• Records for processing:
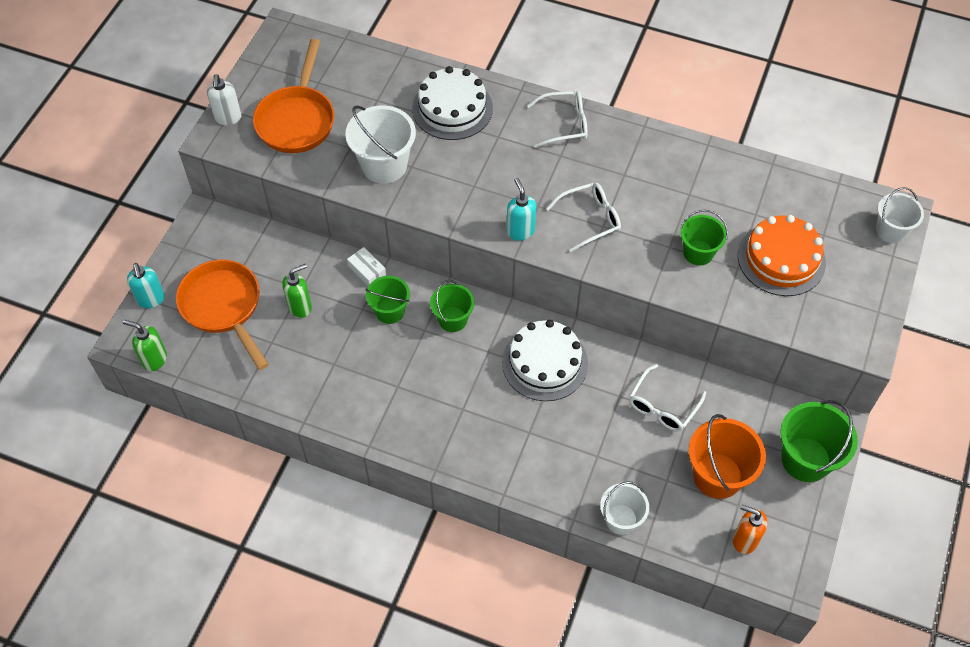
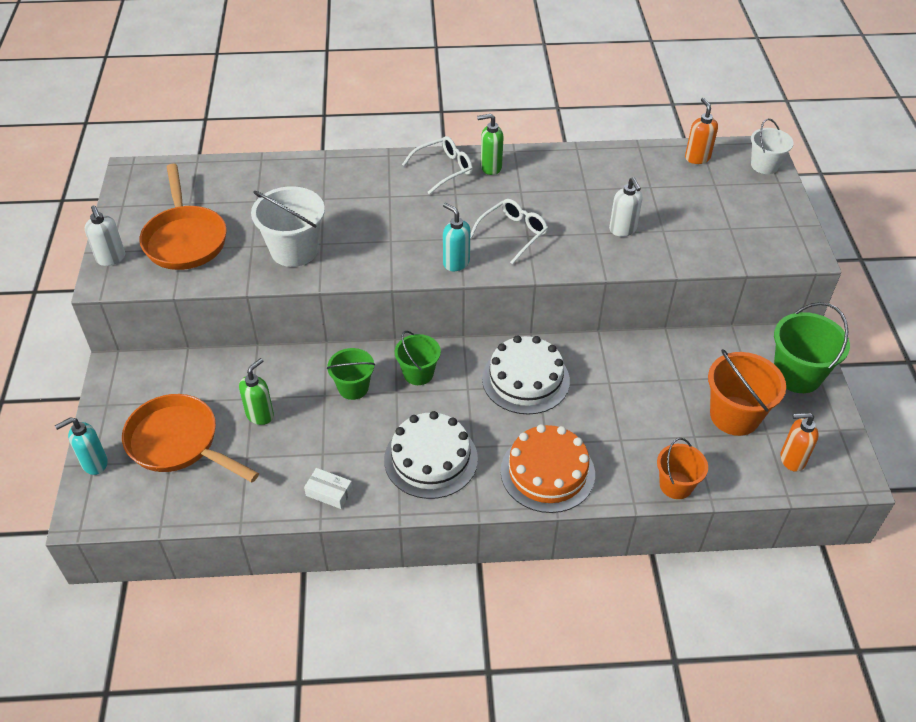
camera: 25 degrees left, 10 degrees down
green soap dispenser [123,320,167,371] -> green soap dispenser moved to [477,114,503,175]
turquoise soap dispenser [127,263,165,308] -> turquoise soap dispenser turned 105 degrees clockwise [55,417,108,475]
white box [347,247,386,286] -> white box moved to [304,468,353,509]
white cake [412,66,493,140] -> white cake moved to [384,411,478,499]
white bucket [600,481,649,535] -> orange bucket [657,438,708,499]
white glasses [629,364,706,432] -> none
green bucket [680,210,728,266] -> white soap dispenser [609,177,642,237]
orange cake [738,215,826,296] -> orange cake moved to [500,424,595,513]
none -> orange soap dispenser [685,98,718,164]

• What to work on:
Your answer should be every line above that contains the word "orange".

• Output of the task:
white bucket [600,481,649,535] -> orange bucket [657,438,708,499]
orange cake [738,215,826,296] -> orange cake moved to [500,424,595,513]
none -> orange soap dispenser [685,98,718,164]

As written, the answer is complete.